Supplied information Block Start
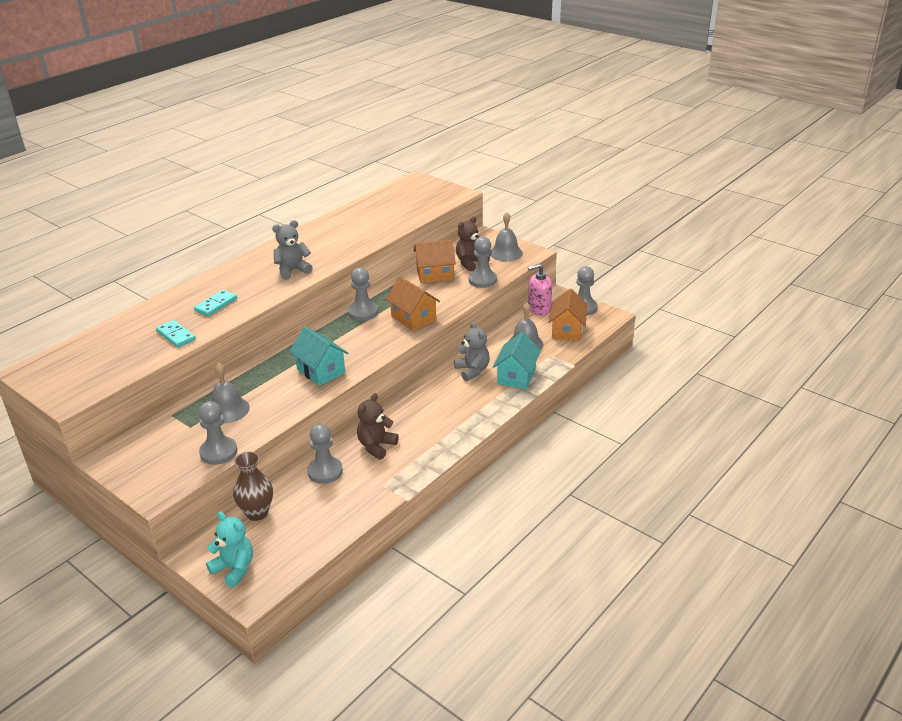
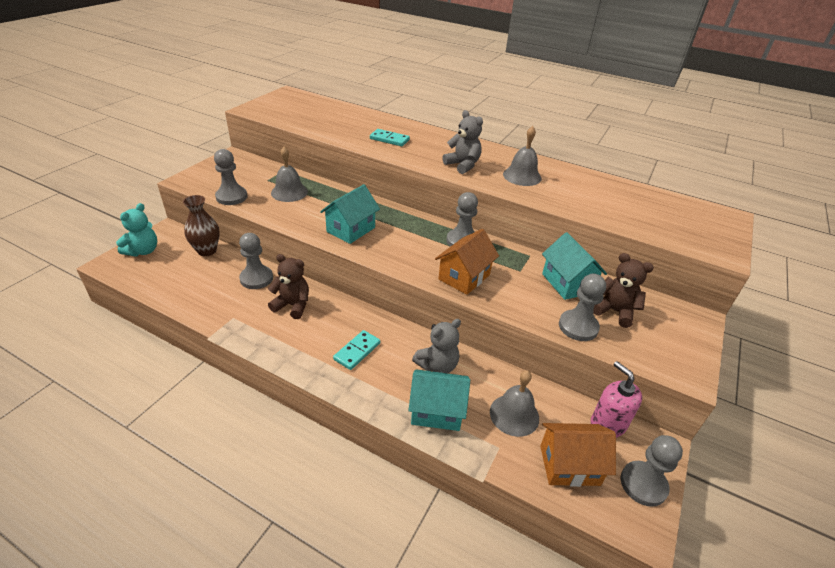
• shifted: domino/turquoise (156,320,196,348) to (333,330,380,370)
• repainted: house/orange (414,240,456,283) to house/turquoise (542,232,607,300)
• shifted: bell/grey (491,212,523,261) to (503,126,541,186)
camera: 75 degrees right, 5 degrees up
Supplied information Block End
What needs to be done: If a line above holds "shifted", count it; say how many such lines there are and nothing else.

Answer to this problem: 2